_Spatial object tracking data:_
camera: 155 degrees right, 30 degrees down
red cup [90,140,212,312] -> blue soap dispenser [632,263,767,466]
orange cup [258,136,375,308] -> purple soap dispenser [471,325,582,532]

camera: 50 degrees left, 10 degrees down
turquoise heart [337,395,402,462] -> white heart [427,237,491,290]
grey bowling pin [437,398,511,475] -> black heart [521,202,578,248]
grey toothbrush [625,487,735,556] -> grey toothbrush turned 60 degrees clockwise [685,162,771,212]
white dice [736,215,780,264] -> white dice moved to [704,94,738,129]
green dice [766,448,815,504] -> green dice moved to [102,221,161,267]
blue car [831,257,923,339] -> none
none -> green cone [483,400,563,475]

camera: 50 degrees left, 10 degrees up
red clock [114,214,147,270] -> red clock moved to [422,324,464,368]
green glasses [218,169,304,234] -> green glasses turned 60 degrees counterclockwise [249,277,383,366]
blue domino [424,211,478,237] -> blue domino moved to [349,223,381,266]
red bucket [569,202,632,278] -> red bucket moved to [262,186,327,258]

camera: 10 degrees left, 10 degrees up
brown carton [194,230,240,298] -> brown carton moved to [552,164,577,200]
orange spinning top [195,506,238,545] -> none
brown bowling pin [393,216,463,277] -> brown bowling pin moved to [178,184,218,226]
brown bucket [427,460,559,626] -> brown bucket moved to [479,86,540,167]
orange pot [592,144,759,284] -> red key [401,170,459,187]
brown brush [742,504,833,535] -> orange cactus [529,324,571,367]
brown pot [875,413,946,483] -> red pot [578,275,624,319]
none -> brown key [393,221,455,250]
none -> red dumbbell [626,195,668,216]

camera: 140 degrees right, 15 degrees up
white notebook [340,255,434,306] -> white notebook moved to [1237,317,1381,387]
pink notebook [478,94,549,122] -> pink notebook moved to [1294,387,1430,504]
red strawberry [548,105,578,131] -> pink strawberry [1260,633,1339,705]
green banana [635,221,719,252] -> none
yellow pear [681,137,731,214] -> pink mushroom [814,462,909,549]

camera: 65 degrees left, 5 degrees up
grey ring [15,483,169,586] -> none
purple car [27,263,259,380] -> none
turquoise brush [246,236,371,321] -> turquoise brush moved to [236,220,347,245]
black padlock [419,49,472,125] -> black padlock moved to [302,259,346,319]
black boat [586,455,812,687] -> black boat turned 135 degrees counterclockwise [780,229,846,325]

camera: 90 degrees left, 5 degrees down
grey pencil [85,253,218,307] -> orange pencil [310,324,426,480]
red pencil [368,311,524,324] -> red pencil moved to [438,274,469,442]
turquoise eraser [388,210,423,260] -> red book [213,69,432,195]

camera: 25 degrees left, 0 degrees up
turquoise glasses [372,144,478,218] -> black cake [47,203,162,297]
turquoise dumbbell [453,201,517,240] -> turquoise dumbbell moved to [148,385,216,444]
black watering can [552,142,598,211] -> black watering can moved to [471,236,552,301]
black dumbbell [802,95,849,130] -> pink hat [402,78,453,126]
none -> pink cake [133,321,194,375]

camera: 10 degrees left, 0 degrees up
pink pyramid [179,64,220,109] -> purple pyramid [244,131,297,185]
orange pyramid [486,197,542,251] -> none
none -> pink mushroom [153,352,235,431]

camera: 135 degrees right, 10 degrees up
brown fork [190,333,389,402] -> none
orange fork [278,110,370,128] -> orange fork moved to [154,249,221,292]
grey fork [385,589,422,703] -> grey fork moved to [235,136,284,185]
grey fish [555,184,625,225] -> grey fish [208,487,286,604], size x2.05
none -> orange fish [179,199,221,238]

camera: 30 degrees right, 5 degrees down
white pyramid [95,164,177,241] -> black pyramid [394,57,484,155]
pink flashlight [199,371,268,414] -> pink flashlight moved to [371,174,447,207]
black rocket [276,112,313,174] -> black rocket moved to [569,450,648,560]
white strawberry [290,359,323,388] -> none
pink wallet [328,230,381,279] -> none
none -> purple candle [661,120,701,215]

_Task description:_ Take every line above carrying "brown" and return it.

_Response area:_
brown carton [194,230,240,298] -> brown carton moved to [552,164,577,200]
brown bowling pin [393,216,463,277] -> brown bowling pin moved to [178,184,218,226]
brown bucket [427,460,559,626] -> brown bucket moved to [479,86,540,167]
brown brush [742,504,833,535] -> orange cactus [529,324,571,367]
brown pot [875,413,946,483] -> red pot [578,275,624,319]
none -> brown key [393,221,455,250]
brown fork [190,333,389,402] -> none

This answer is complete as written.